→ **Task description**
Across the listing, the lines that include "blue" must be tallied and reported as a bare number.

→ **Information provided**
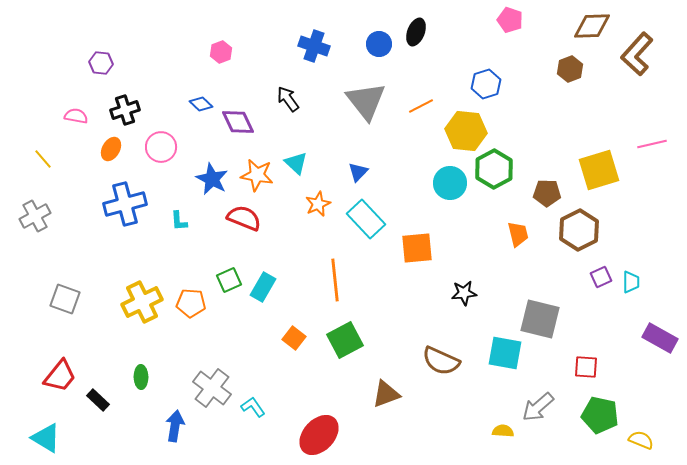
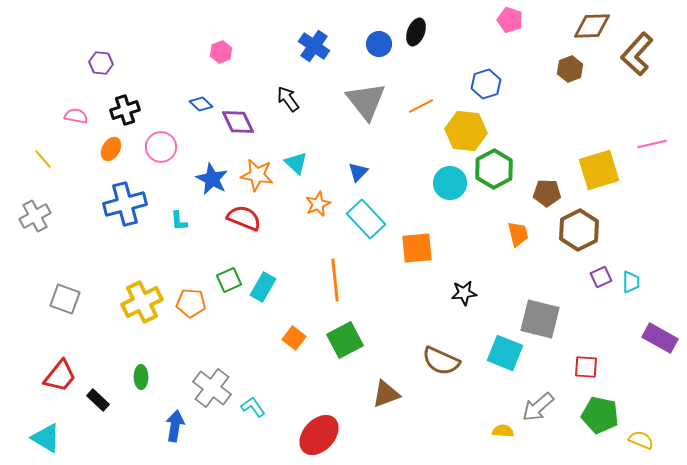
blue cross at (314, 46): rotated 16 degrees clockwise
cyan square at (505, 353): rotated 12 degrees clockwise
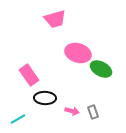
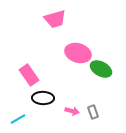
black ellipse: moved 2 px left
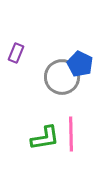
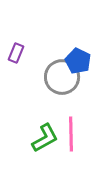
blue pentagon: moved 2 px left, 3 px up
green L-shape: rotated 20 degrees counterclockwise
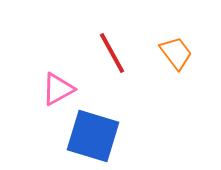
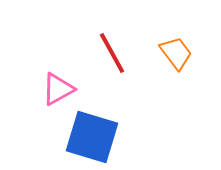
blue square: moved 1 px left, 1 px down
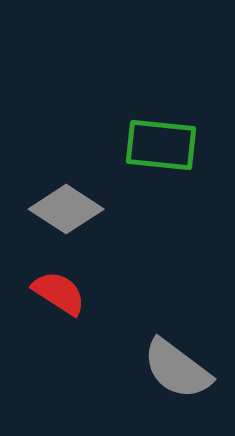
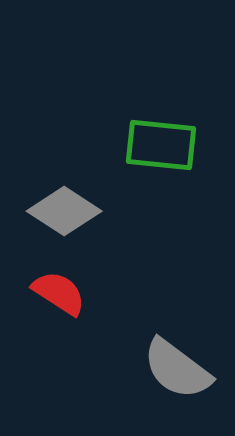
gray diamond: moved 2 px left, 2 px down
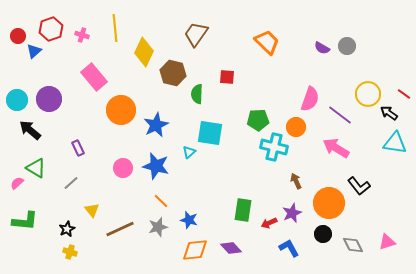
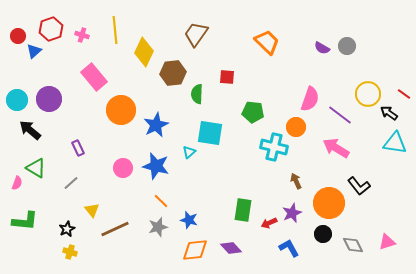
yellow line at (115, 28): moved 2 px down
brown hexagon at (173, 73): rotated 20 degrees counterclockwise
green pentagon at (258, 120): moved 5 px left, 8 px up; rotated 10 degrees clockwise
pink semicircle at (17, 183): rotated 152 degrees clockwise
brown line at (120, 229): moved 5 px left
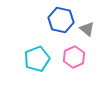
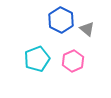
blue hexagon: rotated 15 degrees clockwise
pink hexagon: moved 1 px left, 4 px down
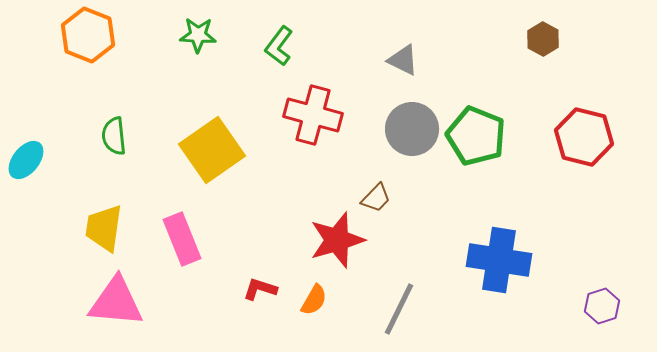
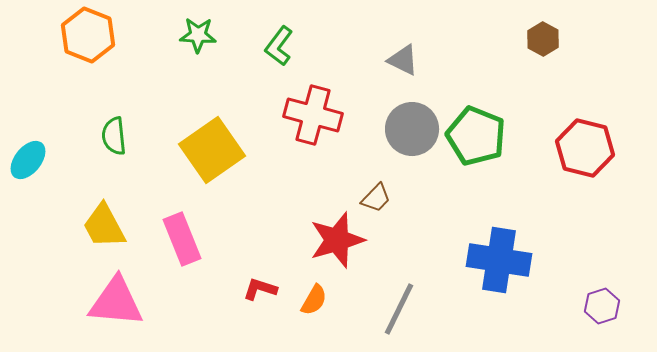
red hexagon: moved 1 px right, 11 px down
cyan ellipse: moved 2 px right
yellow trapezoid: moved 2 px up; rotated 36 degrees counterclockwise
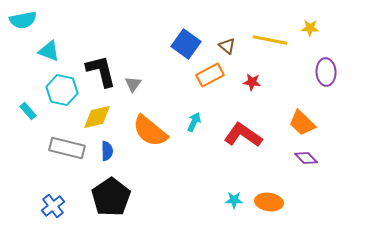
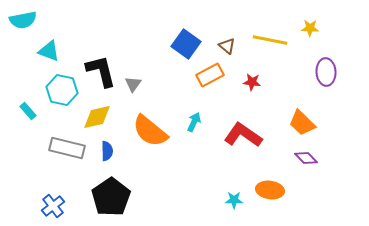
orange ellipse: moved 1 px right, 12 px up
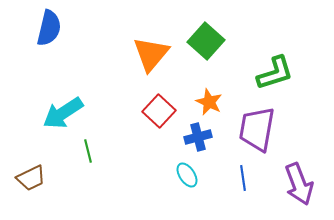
* * *
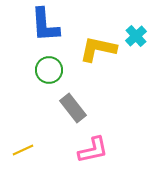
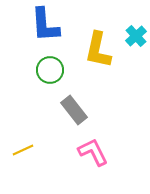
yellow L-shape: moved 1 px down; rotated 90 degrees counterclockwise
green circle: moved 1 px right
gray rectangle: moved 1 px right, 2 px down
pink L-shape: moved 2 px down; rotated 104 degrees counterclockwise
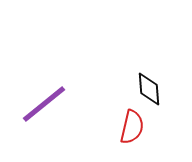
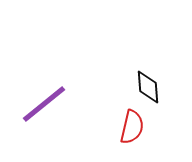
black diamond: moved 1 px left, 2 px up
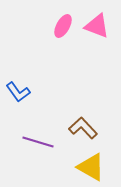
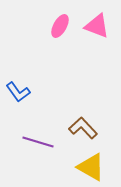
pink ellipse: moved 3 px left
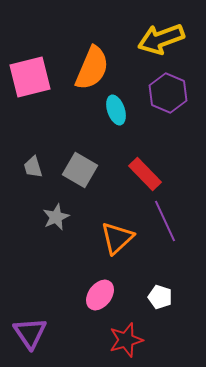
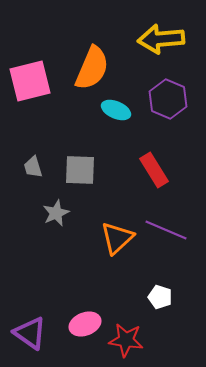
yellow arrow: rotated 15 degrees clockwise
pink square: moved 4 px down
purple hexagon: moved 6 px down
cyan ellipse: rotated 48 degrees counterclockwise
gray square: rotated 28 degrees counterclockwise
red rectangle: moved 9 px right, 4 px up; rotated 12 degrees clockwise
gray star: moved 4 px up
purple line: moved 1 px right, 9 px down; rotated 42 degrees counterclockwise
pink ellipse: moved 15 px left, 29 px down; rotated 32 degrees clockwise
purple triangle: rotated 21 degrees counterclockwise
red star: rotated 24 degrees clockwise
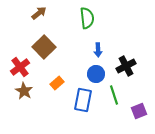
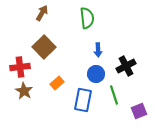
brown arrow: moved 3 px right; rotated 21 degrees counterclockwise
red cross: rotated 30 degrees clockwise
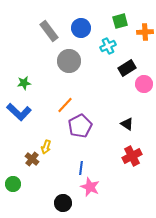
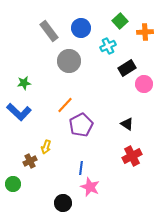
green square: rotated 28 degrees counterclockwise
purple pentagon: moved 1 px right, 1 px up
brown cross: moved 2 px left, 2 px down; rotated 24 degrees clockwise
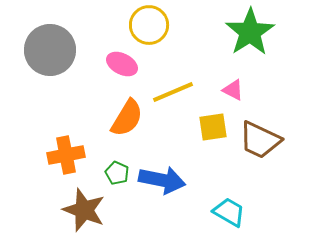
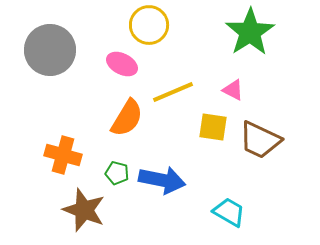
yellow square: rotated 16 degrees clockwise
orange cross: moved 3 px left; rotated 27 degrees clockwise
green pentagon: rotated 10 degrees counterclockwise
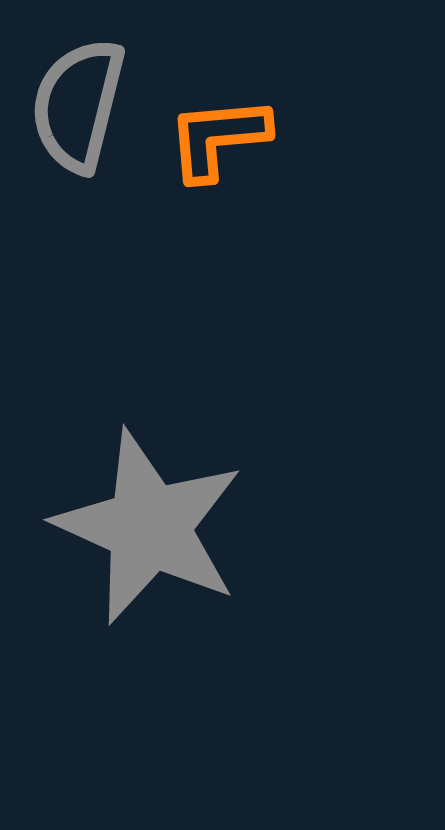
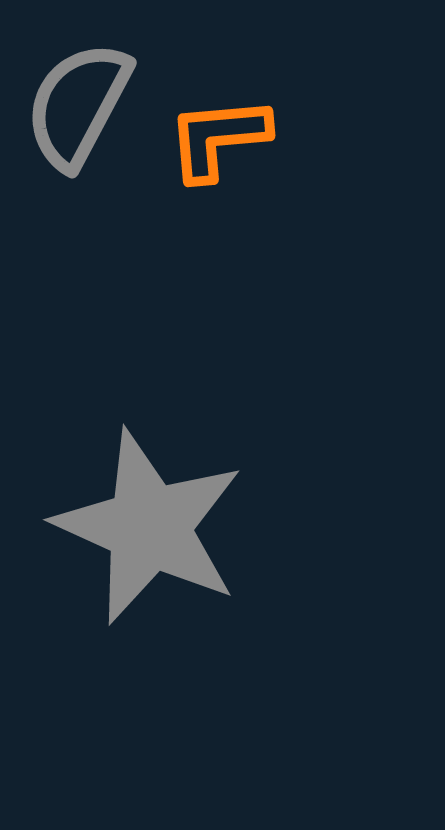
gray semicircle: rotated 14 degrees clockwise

→ **Completed exercise**
4